WHAT TO WORK ON: Return, word for word, only the lines of the data below that lie between the line with "building: none -> [194,102,337,251]" and the line with "building: none -> [362,403,424,545]", those two lines included.

BEGIN DATA FOR REVIEW

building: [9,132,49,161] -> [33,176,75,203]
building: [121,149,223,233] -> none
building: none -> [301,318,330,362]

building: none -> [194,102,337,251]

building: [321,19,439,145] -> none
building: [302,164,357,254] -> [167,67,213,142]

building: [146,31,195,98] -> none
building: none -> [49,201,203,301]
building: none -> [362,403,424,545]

END DATA FOR REVIEW
BEGIN DATA FOR REVIEW

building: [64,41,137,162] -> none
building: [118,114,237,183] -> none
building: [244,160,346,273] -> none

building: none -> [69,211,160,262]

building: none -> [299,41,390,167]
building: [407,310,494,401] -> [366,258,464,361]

END DATA FOR REVIEW
BEGIN DATA FOR REVIEW

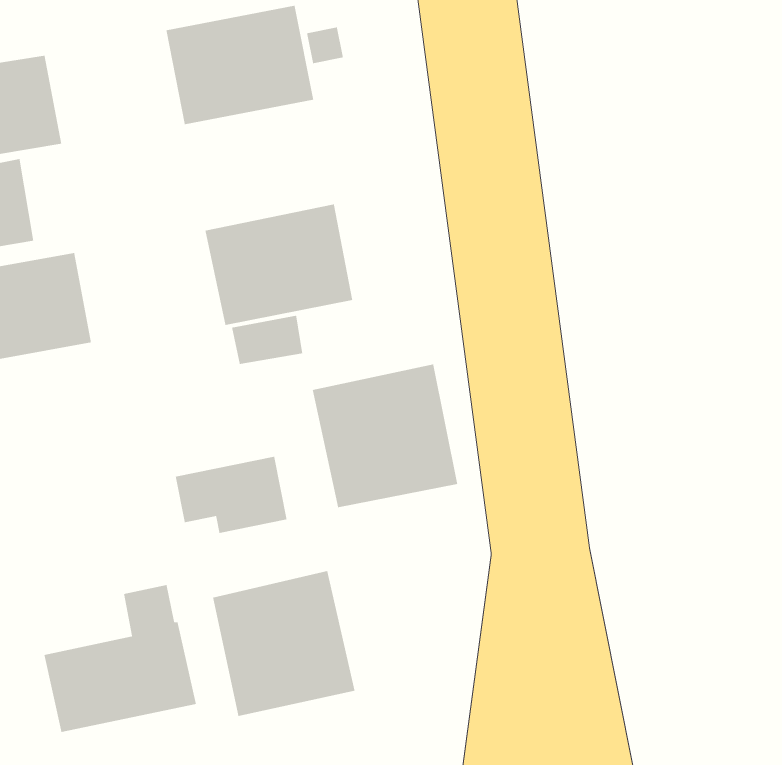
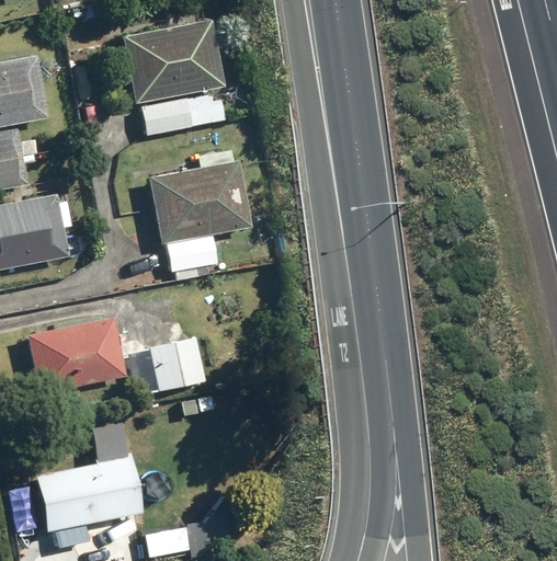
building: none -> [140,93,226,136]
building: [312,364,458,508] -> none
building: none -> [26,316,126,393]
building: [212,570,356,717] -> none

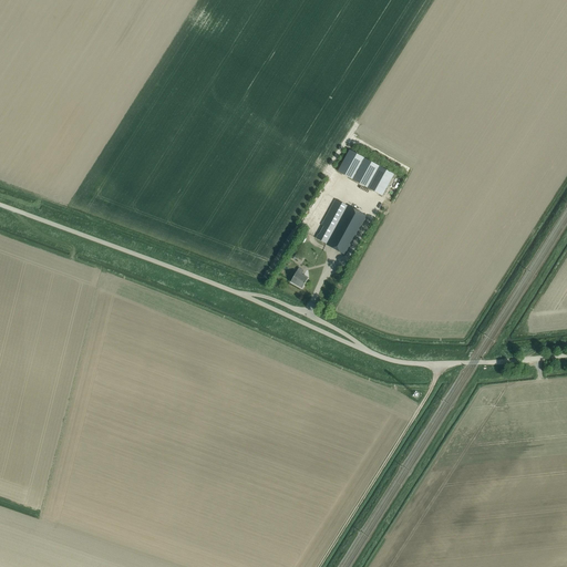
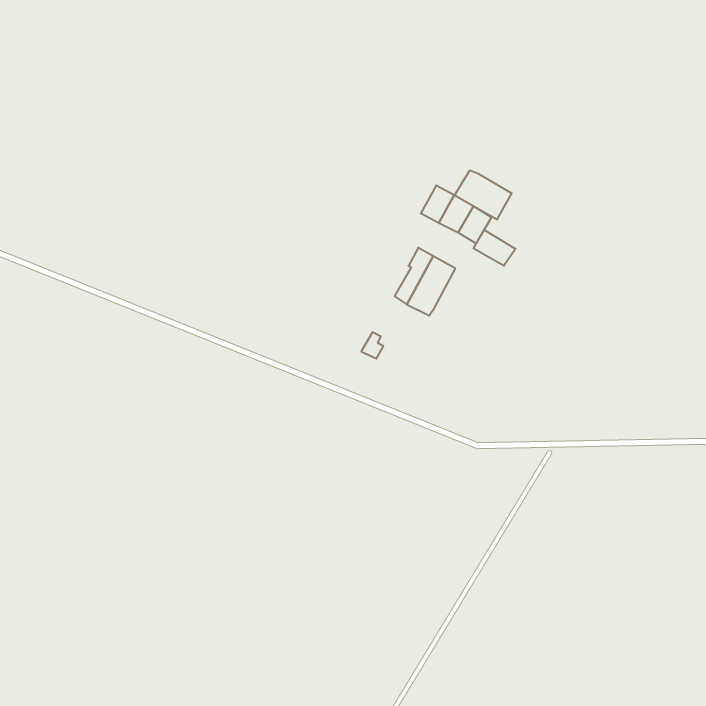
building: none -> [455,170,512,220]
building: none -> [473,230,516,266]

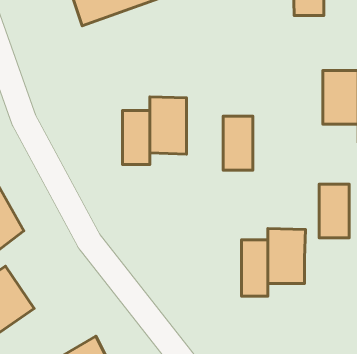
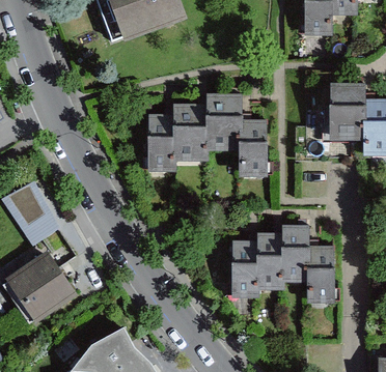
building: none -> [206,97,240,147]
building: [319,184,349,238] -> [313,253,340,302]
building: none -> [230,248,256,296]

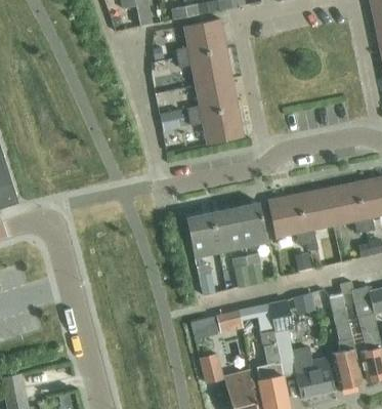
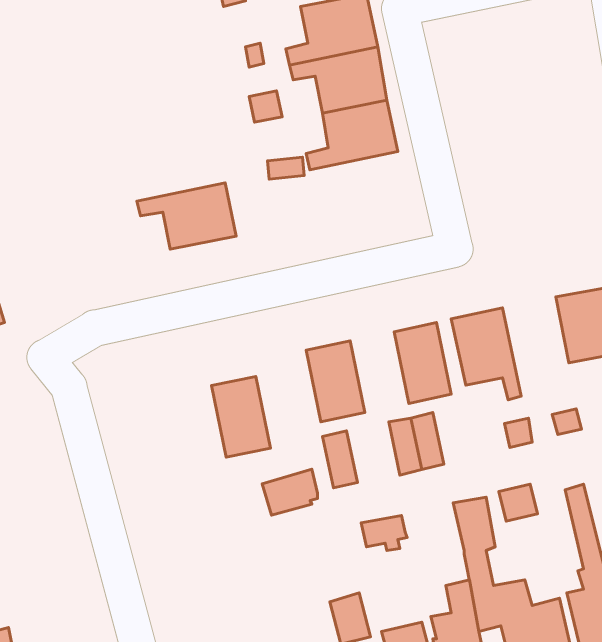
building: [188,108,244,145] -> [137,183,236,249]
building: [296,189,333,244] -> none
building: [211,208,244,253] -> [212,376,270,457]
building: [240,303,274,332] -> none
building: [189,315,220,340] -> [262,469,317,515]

END DATA FOR REVIEW

ANSWER AREA:
building: none -> [194,102,337,251]

building: [321,19,439,145] -> none
building: [302,164,357,254] -> [167,67,213,142]

building: [146,31,195,98] -> none
building: none -> [49,201,203,301]
building: none -> [362,403,424,545]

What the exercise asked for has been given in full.